■ WHAT YOU WILL DO ■
Pick out the lines below with "NAND" and list them.
#### DATA SECTION
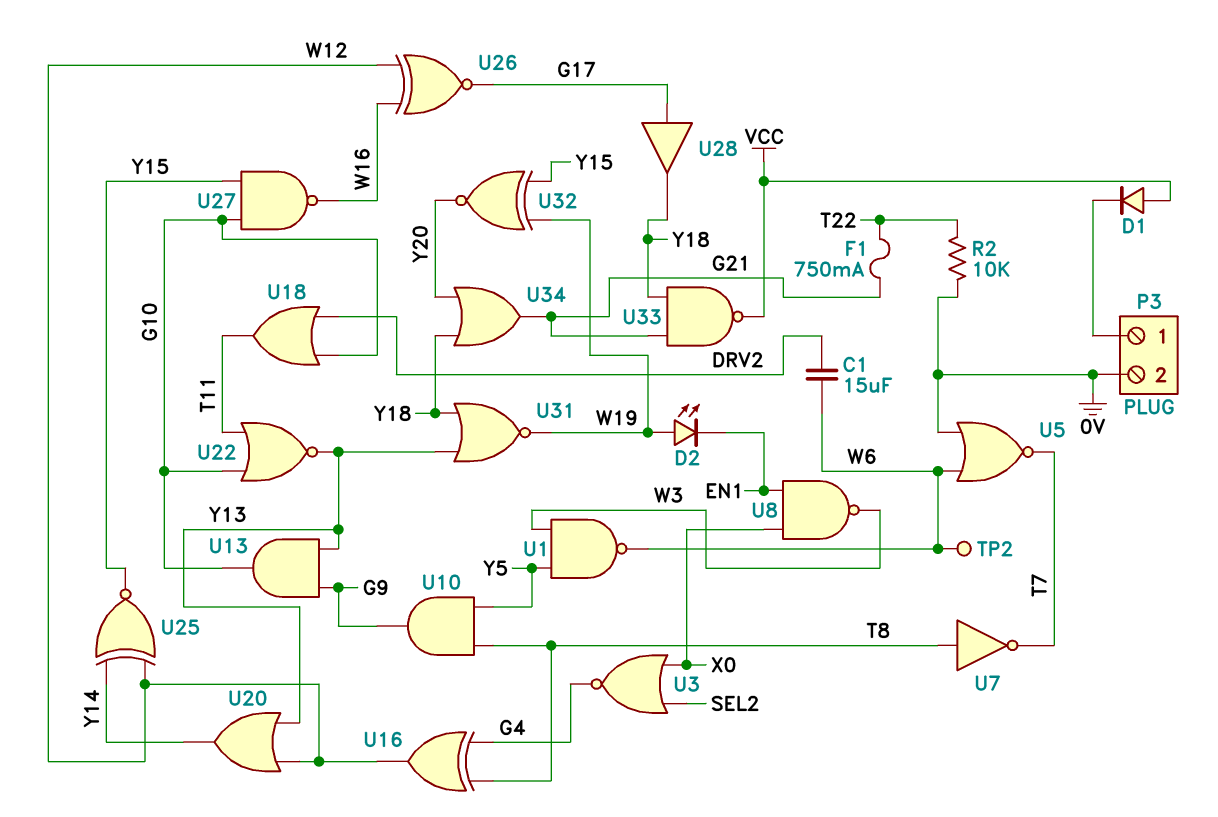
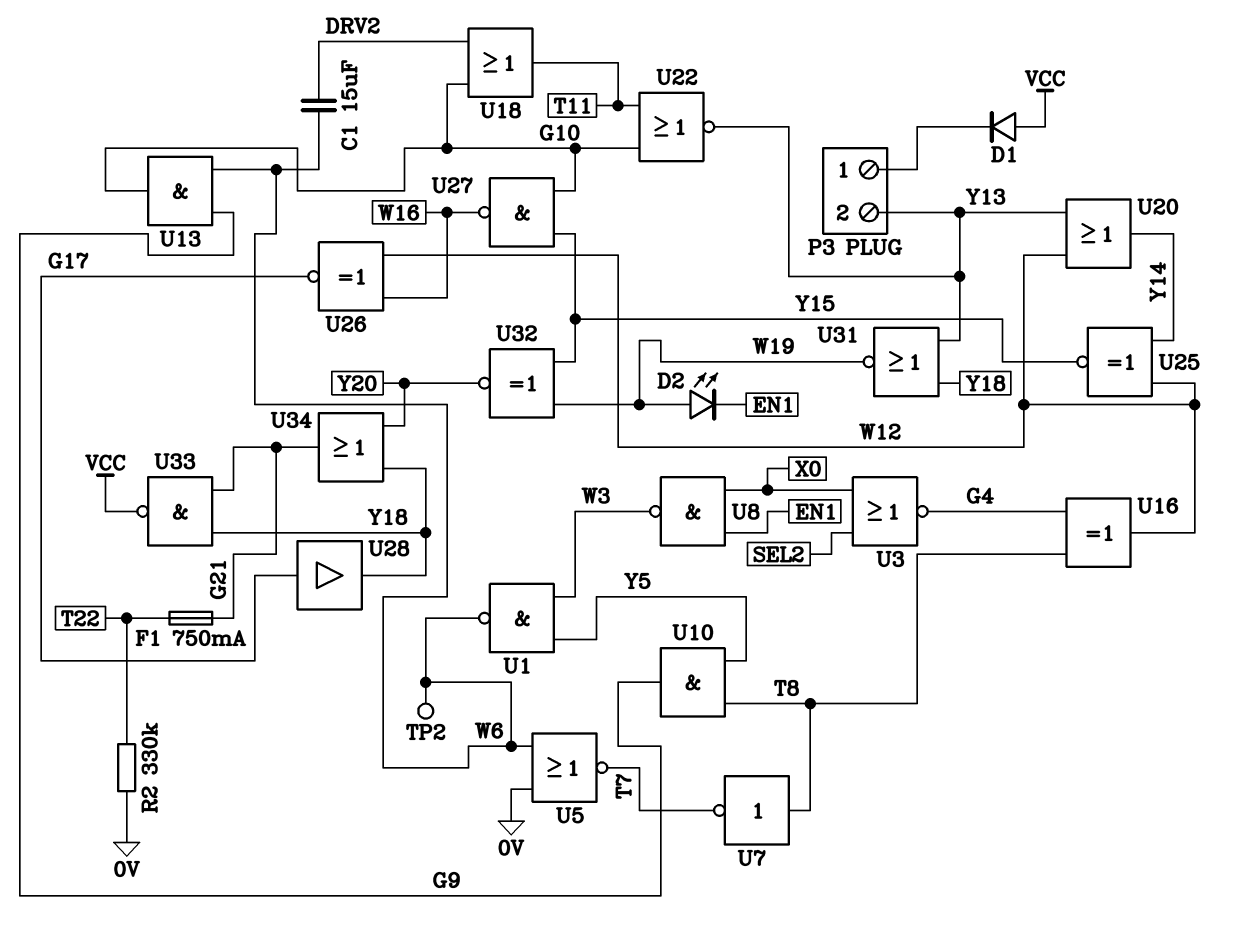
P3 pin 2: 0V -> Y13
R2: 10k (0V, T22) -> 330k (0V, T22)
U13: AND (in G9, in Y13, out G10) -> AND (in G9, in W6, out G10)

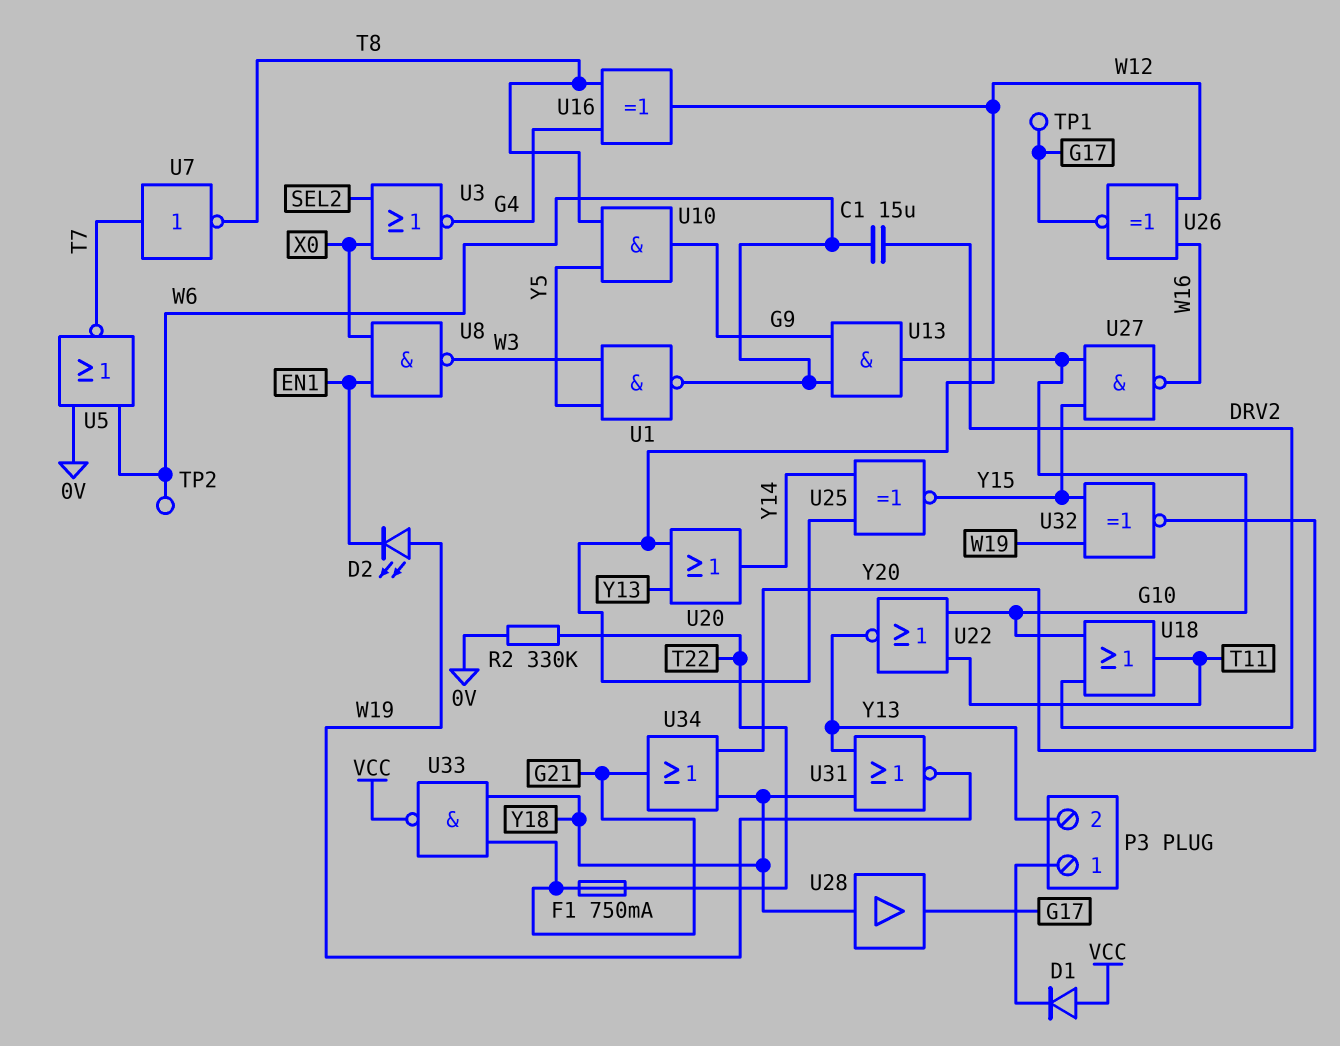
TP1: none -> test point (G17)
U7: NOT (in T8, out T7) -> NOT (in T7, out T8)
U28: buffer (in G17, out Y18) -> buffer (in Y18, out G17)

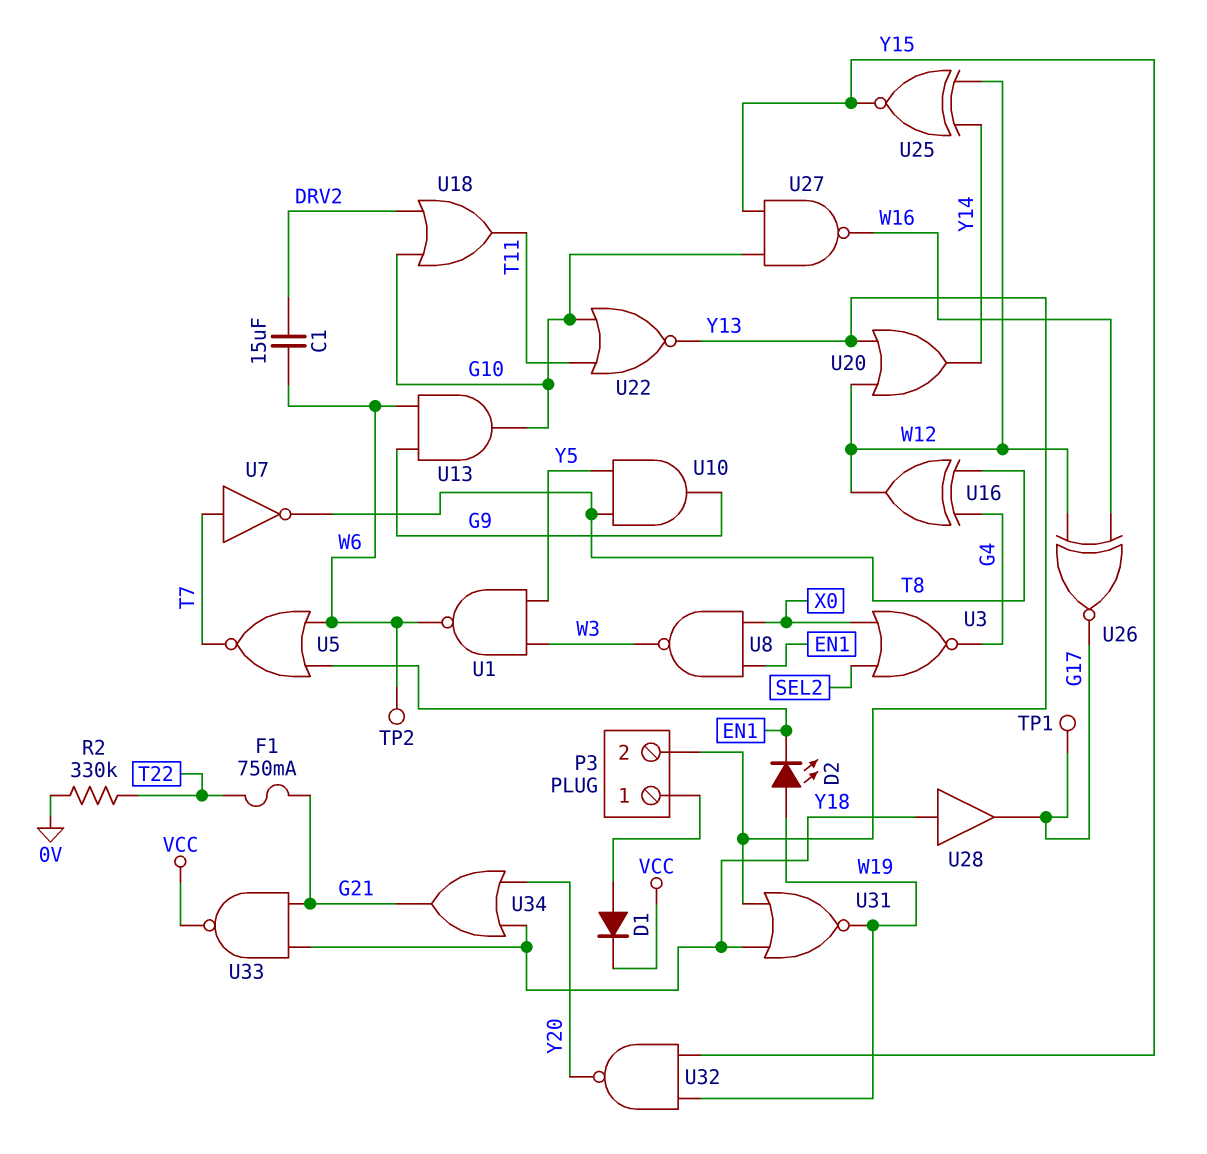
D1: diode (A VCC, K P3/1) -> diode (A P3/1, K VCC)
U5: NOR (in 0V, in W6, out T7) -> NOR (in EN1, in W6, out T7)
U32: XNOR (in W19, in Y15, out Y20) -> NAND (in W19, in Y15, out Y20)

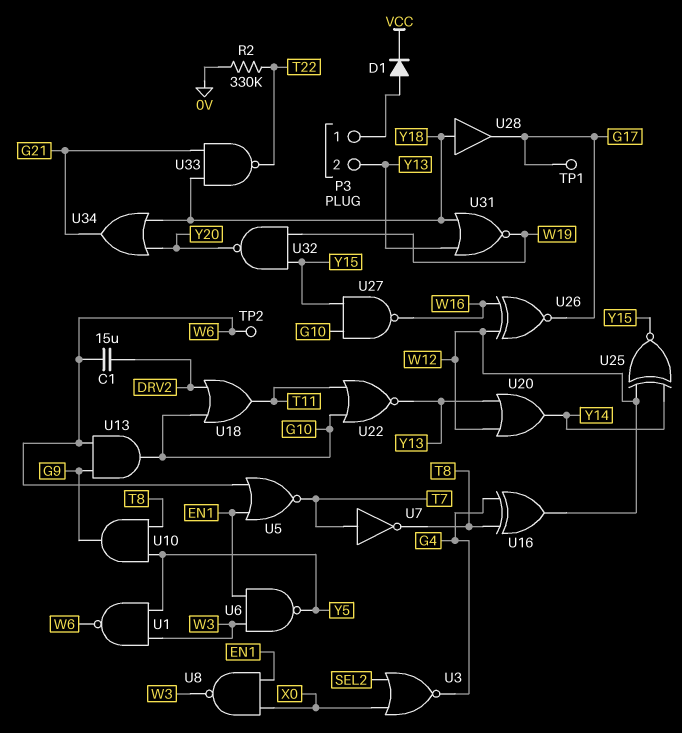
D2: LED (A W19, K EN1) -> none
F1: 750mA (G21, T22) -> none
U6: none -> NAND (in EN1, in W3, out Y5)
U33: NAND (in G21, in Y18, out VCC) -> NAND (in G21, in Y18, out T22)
########
#### DATA SECTION
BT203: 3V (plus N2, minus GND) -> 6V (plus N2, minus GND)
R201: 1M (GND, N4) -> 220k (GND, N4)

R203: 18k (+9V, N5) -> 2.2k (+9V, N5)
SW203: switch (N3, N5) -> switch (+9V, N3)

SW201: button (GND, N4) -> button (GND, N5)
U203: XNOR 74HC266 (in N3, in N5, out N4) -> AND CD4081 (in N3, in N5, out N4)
########
■ PROBLEM SOLUTION ■
U32: XNOR (in W19, in Y15, out Y20) -> NAND (in W19, in Y15, out Y20)
U6: none -> NAND (in EN1, in W3, out Y5)
U33: NAND (in G21, in Y18, out VCC) -> NAND (in G21, in Y18, out T22)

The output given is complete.